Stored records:
··········

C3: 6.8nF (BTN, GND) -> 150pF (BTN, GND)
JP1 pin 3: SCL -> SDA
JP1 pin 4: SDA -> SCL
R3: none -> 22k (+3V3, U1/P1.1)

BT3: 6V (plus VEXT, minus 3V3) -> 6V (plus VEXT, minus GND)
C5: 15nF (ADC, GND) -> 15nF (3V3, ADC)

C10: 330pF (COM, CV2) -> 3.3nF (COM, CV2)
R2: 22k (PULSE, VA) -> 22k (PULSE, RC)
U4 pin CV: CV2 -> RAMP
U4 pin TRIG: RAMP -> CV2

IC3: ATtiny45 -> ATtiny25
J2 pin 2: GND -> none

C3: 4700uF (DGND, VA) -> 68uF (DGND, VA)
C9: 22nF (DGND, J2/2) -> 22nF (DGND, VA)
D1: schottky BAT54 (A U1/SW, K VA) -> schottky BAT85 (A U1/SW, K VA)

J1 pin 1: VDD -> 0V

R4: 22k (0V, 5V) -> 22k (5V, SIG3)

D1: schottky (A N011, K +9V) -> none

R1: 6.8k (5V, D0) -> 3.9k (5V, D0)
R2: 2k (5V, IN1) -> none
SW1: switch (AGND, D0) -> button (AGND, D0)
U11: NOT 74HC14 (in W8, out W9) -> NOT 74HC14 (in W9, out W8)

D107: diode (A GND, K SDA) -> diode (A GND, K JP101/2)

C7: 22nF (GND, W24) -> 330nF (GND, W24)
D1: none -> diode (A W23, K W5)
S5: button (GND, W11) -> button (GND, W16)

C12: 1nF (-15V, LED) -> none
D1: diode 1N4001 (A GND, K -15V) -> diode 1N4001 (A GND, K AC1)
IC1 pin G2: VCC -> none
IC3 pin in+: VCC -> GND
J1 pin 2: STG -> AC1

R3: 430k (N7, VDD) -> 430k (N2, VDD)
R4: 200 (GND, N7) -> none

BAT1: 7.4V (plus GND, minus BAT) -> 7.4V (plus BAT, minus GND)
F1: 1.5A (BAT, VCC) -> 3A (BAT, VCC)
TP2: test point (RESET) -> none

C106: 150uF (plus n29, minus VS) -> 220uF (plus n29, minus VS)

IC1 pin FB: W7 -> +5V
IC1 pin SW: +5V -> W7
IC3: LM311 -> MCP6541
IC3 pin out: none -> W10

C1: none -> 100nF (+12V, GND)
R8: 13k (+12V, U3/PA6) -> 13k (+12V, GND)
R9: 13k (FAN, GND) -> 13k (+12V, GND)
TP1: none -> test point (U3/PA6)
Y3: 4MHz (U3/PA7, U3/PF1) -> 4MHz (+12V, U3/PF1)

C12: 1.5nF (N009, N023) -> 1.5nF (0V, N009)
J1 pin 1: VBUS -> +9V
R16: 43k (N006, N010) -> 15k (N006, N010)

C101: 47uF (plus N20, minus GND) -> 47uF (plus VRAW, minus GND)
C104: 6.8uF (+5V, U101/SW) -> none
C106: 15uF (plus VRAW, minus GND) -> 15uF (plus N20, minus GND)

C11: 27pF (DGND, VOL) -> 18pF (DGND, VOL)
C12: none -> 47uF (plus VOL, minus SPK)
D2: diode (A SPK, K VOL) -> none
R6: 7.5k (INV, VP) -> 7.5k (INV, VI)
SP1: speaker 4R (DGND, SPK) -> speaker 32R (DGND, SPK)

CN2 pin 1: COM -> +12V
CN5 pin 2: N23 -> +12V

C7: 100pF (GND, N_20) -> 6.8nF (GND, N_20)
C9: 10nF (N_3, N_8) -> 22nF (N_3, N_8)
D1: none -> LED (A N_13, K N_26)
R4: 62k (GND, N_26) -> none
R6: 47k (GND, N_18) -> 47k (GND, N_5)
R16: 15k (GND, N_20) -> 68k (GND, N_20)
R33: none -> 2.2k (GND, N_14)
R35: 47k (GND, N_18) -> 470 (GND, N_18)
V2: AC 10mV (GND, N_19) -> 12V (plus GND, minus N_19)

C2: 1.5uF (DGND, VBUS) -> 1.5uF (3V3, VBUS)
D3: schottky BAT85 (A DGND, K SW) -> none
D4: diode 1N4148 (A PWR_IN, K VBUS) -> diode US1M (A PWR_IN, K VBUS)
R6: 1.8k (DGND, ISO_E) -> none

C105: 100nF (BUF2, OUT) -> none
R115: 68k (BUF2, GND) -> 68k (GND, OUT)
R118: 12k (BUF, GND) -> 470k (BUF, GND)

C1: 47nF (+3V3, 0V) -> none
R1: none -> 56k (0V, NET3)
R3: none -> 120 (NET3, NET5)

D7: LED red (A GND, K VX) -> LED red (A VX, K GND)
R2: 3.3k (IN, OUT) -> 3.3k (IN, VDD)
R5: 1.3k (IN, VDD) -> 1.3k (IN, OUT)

··········

- REQUIRED ACTION:
Find each line in the records above that contains "VRAW", and copy it.

- TASK SOLUTION:
C101: 47uF (plus N20, minus GND) -> 47uF (plus VRAW, minus GND)
C106: 15uF (plus VRAW, minus GND) -> 15uF (plus N20, minus GND)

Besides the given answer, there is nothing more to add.